# Instructions for the task
Give the records again in full, exactly as they appear, but without the pictures.

# Task inputs
◆ ◆ ◆ ◆ ◆ ◆ ◆

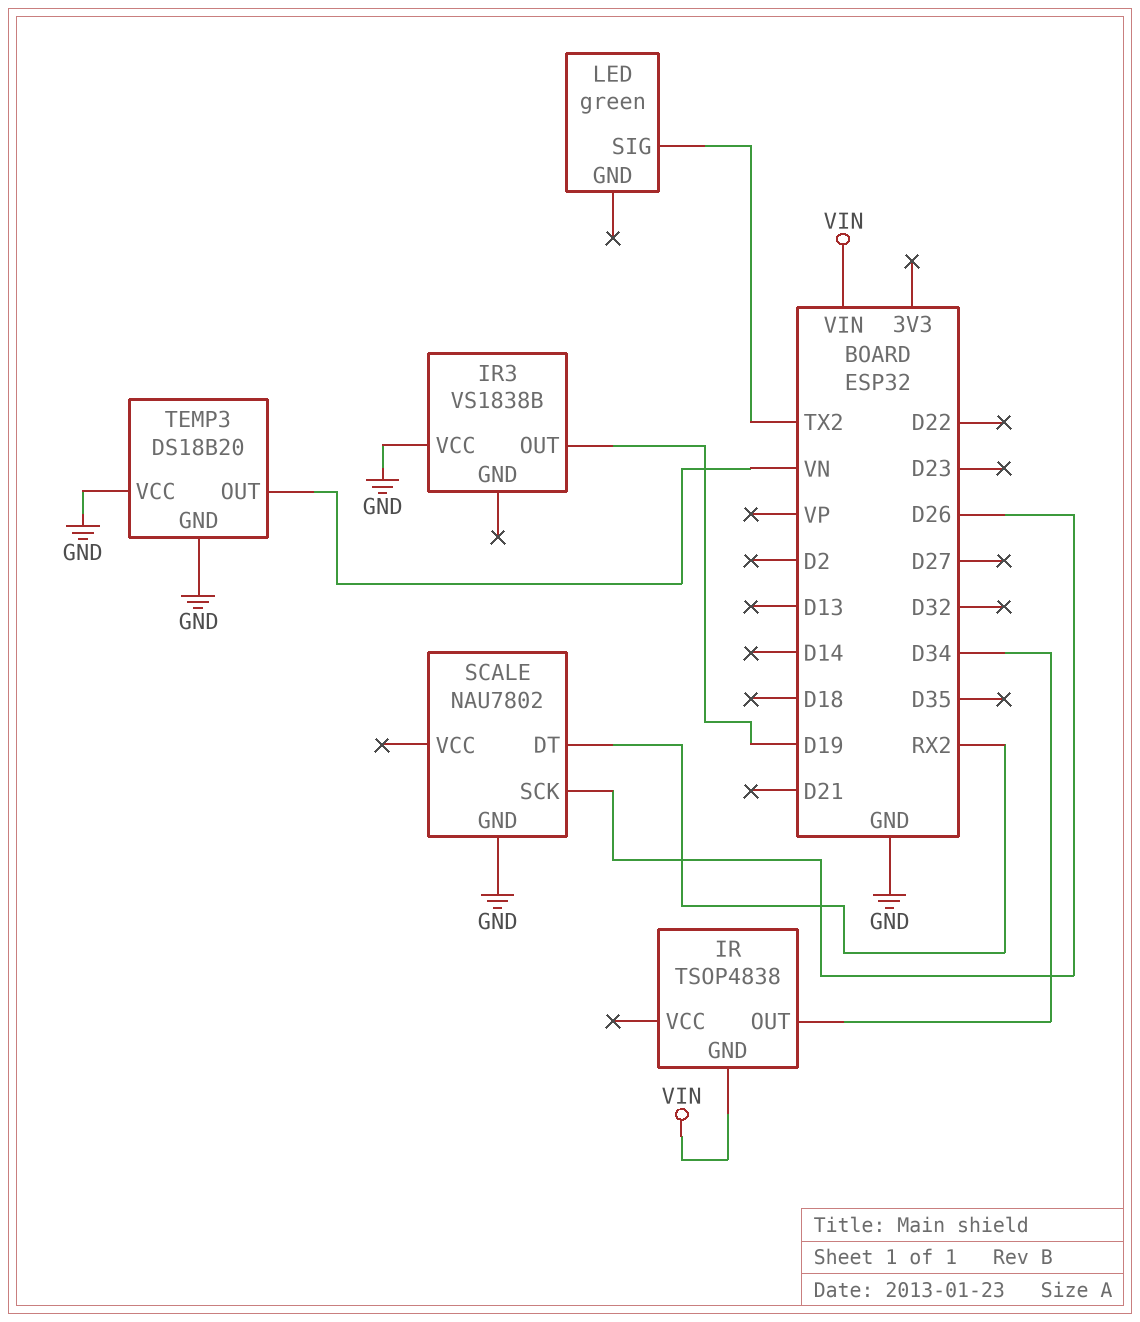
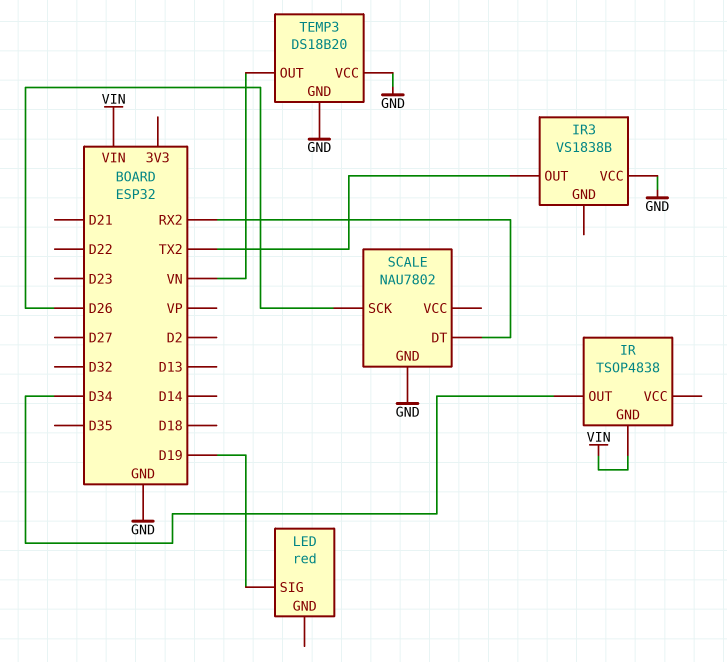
IR3 pin OUT: D19 -> TX2
LED: green -> red
LED pin SIG: TX2 -> D19

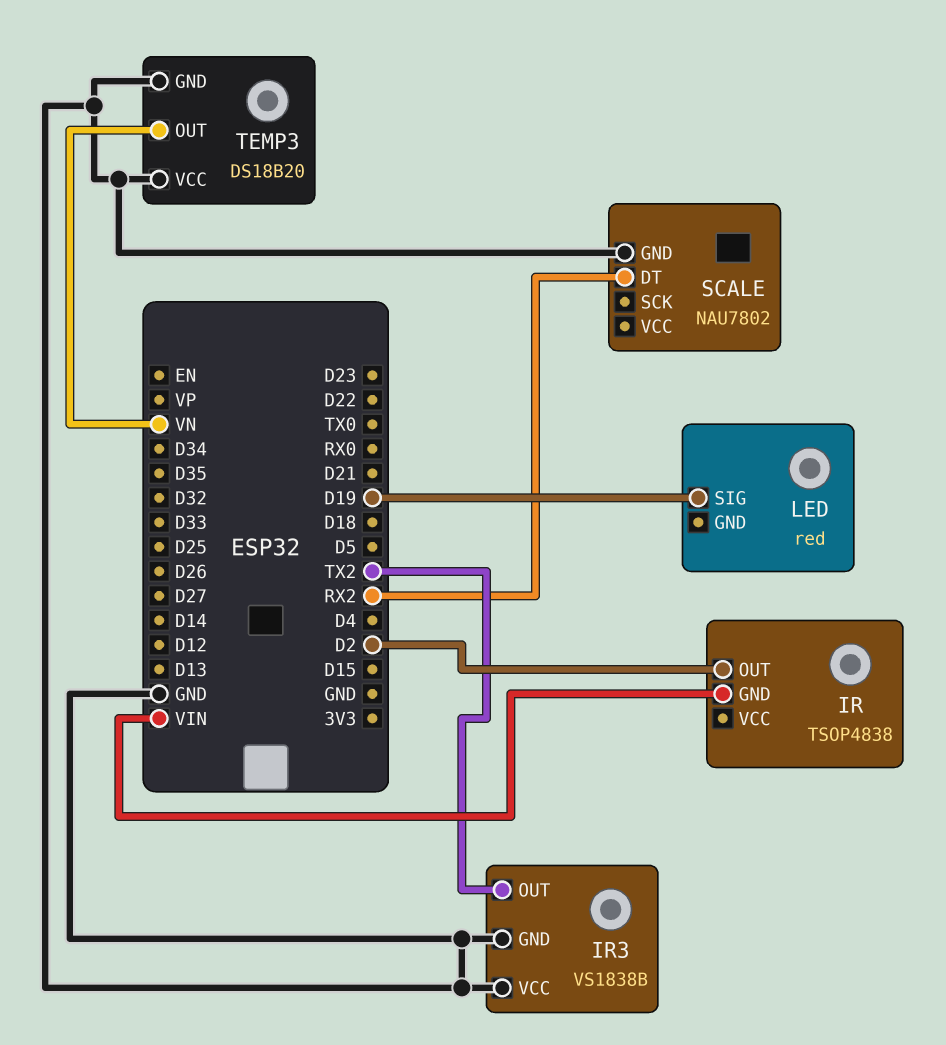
IR pin OUT: D34 -> D2
IR3 pin GND: none -> GND
SCALE pin SCK: D26 -> none

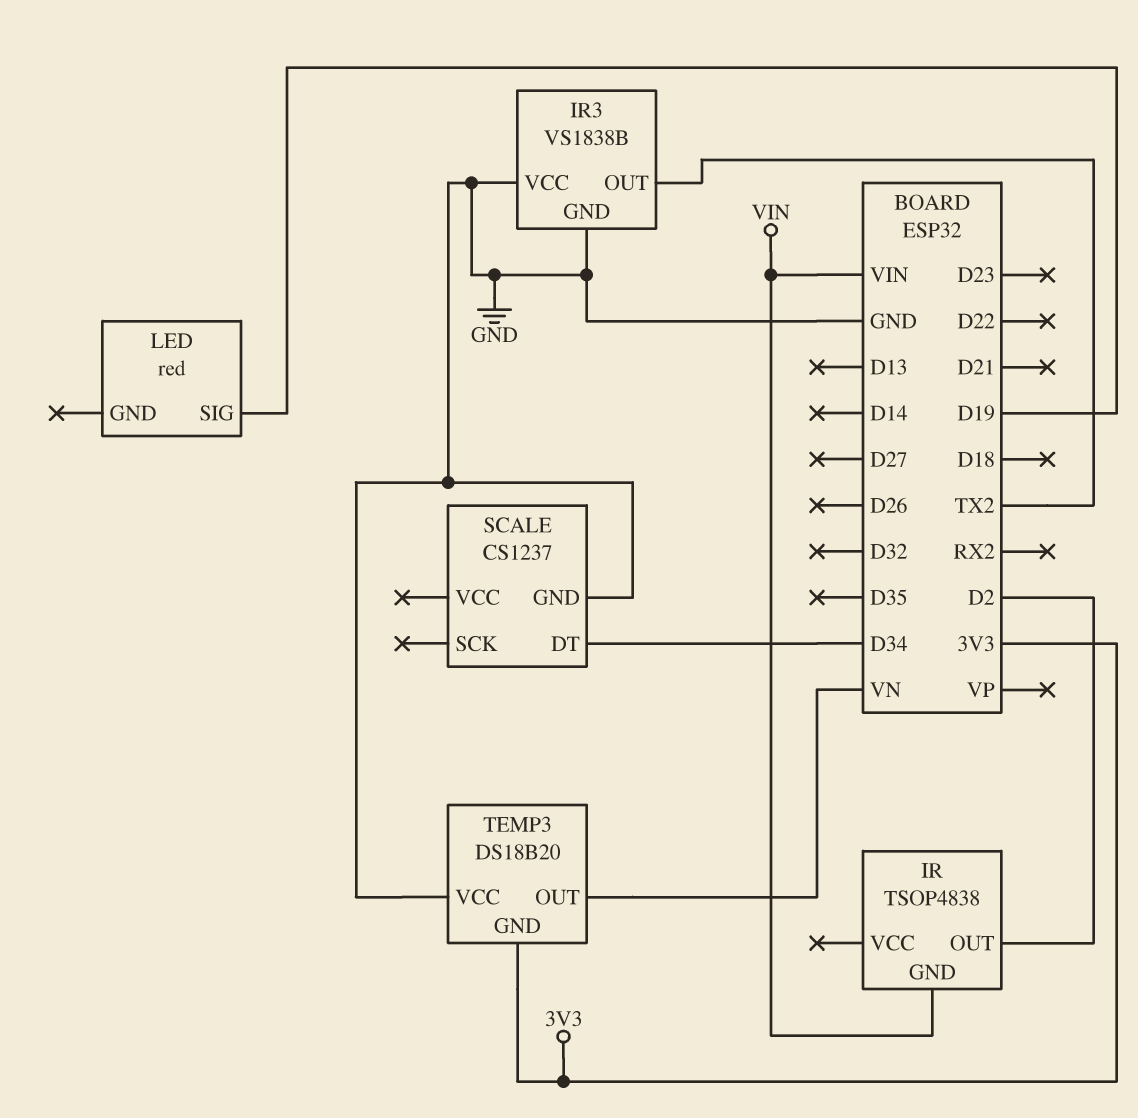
SCALE: NAU7802 -> CS1237
SCALE pin DT: RX2 -> D34
TEMP3 pin GND: GND -> 3V3

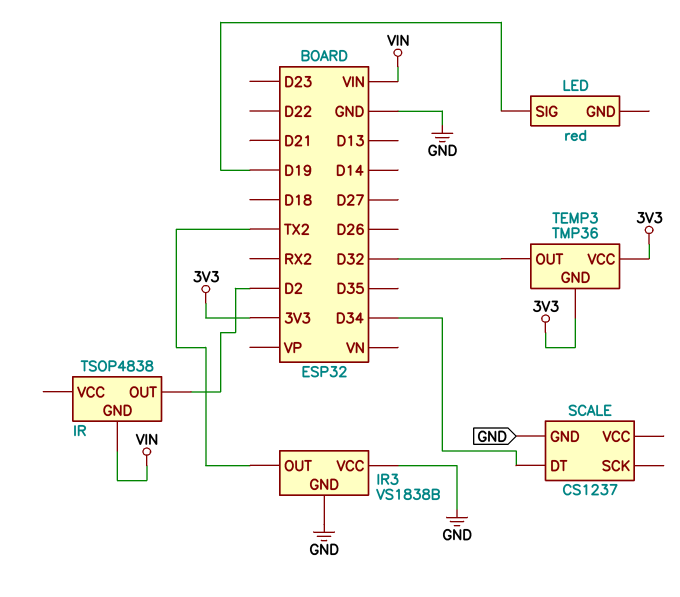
TEMP3: DS18B20 -> TMP36
TEMP3 pin OUT: VN -> D32
TEMP3 pin VCC: GND -> 3V3

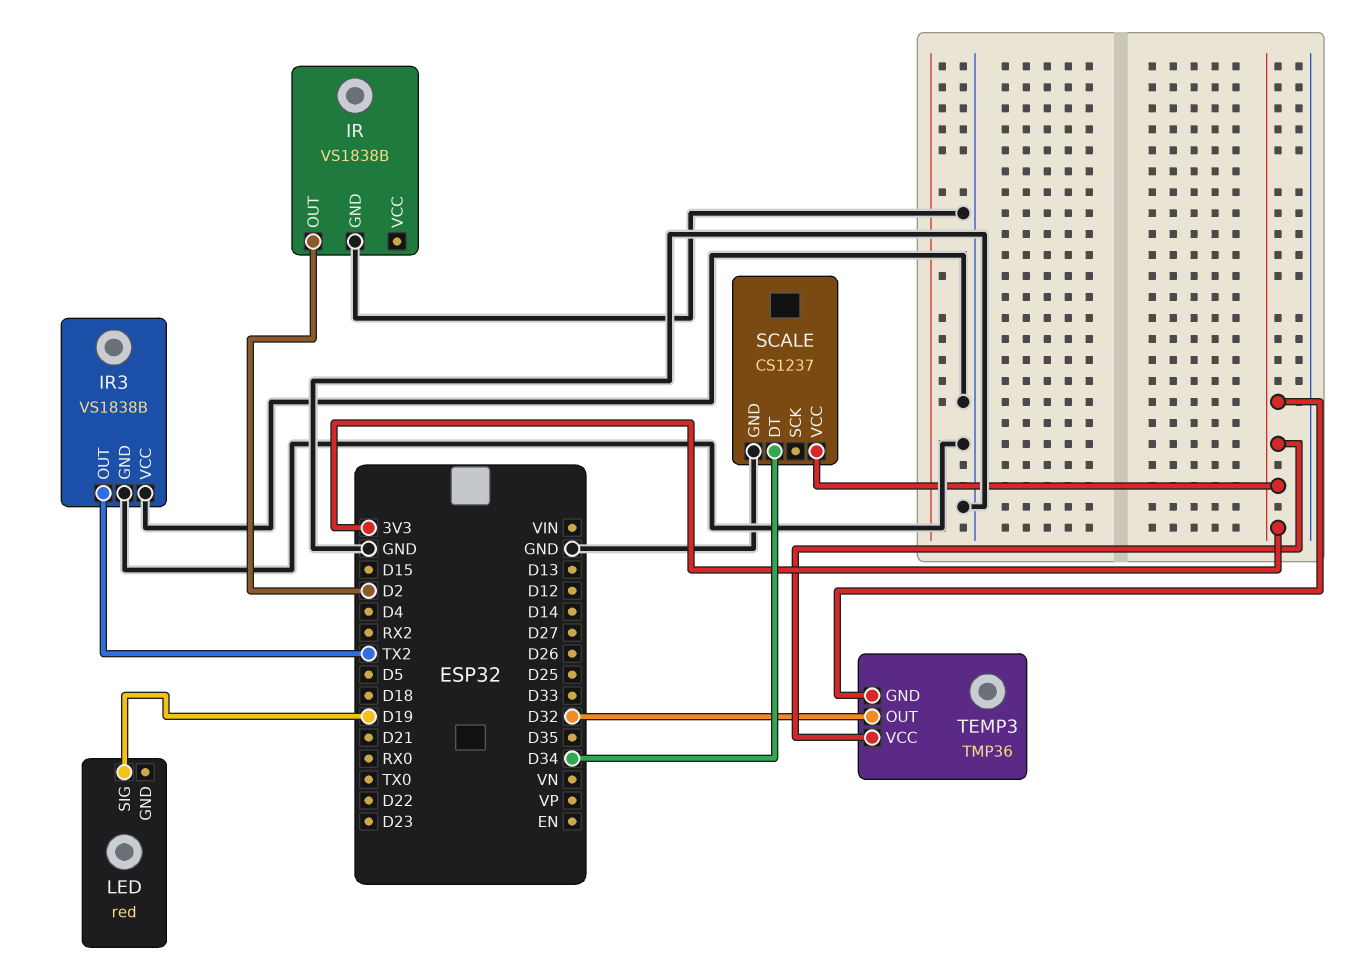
IR: TSOP4838 -> VS1838B
IR pin GND: VIN -> GND
SCALE pin VCC: none -> 3V3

◆ ◆ ◆ ◆ ◆ ◆ ◆

# Answer section
IR3 pin OUT: D19 -> TX2
LED: green -> red
LED pin SIG: TX2 -> D19

IR pin OUT: D34 -> D2
IR3 pin GND: none -> GND
SCALE pin SCK: D26 -> none

SCALE: NAU7802 -> CS1237
SCALE pin DT: RX2 -> D34
TEMP3 pin GND: GND -> 3V3

TEMP3: DS18B20 -> TMP36
TEMP3 pin OUT: VN -> D32
TEMP3 pin VCC: GND -> 3V3

IR: TSOP4838 -> VS1838B
IR pin GND: VIN -> GND
SCALE pin VCC: none -> 3V3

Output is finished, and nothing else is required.